* What you have to do *
Find all the lines in the material below with the word "degrees", and copy them.

* Data to use *

= Beginning of Section =

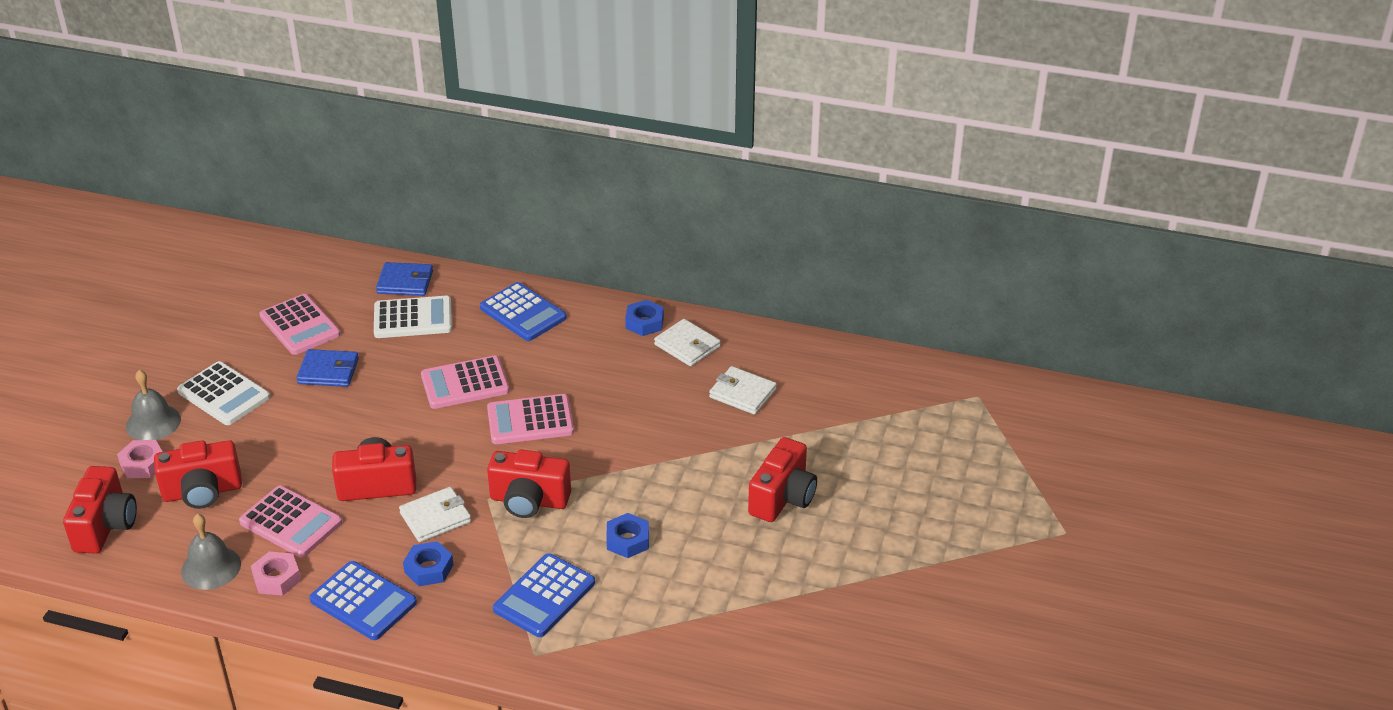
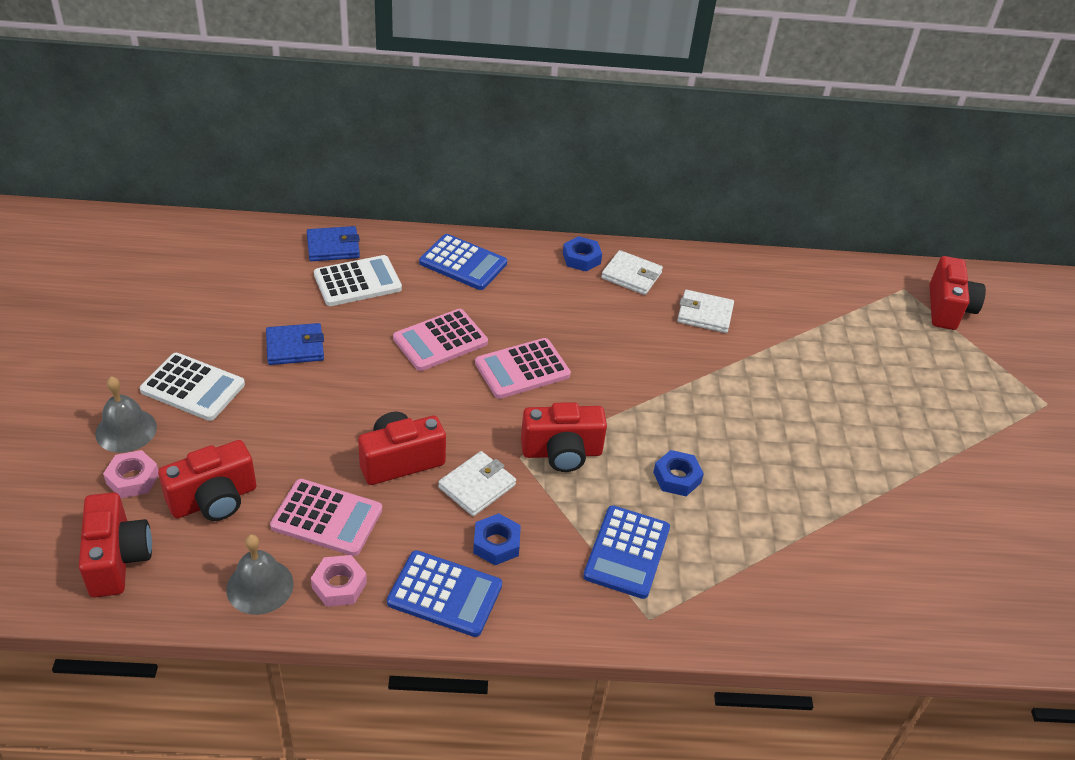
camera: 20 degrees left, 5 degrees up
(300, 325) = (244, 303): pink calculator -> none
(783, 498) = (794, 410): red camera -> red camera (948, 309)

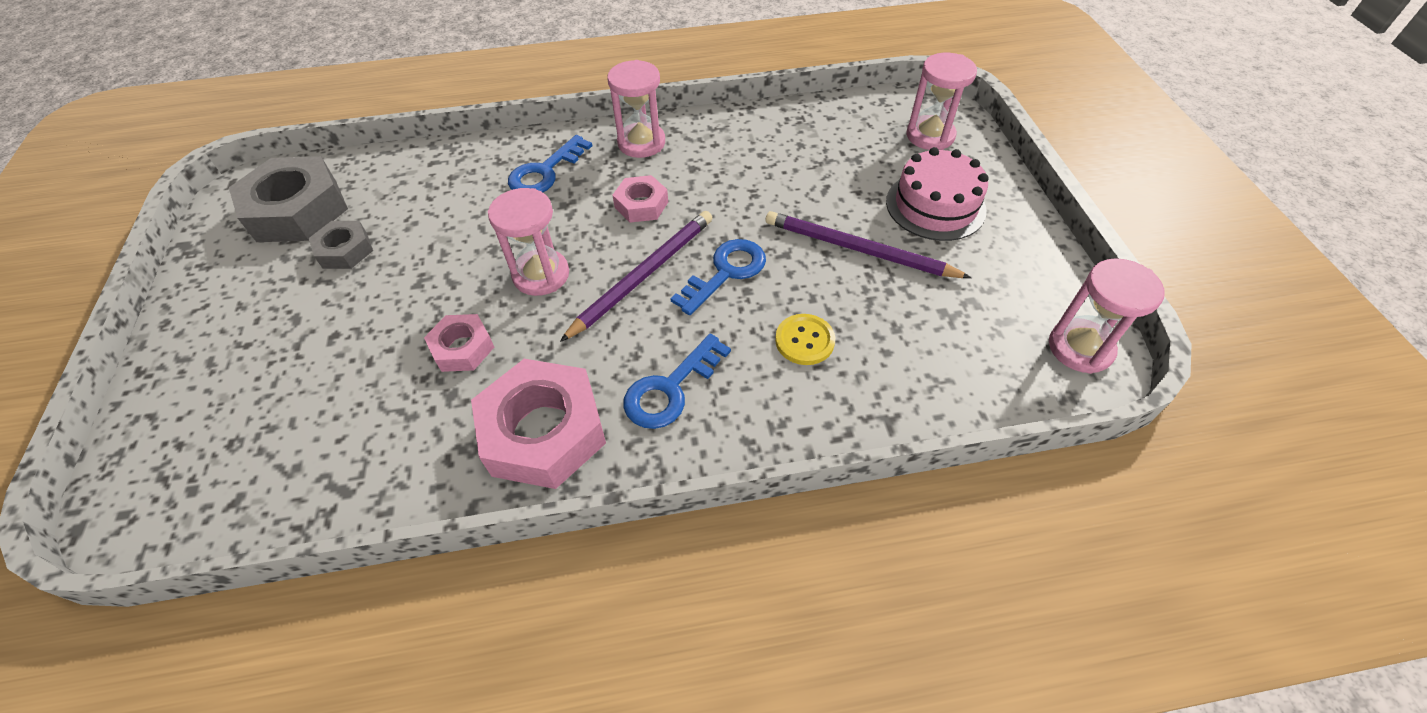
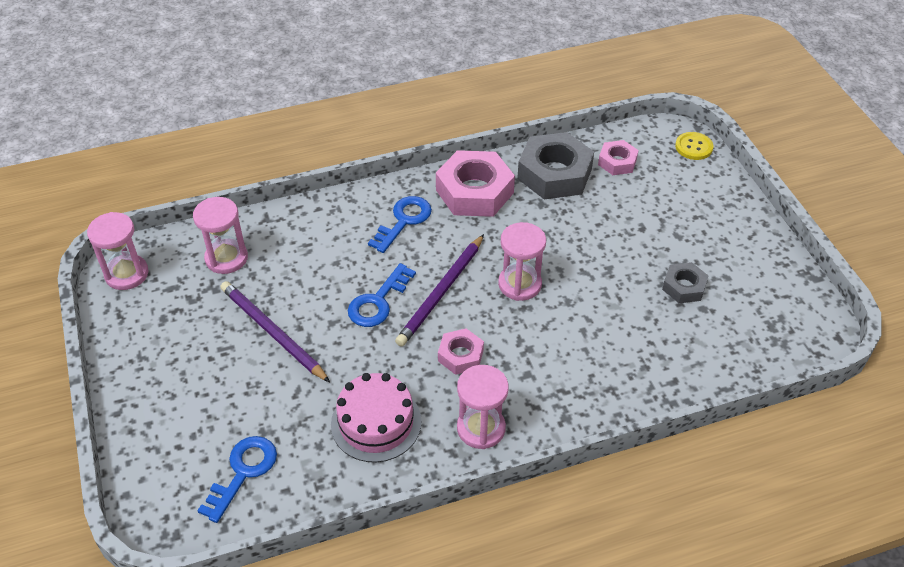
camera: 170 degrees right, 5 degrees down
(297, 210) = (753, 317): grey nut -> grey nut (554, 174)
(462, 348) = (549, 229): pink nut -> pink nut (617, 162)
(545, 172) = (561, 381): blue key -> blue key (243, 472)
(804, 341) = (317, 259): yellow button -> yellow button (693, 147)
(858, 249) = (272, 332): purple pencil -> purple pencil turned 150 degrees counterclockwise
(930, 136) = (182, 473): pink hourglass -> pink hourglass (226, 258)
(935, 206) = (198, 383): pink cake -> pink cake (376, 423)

= End of Section =

* Answer to this exercise *
camera: 20 degrees left, 5 degrees up
camera: 170 degrees right, 5 degrees down
(858, 249) = (272, 332): purple pencil -> purple pencil turned 150 degrees counterclockwise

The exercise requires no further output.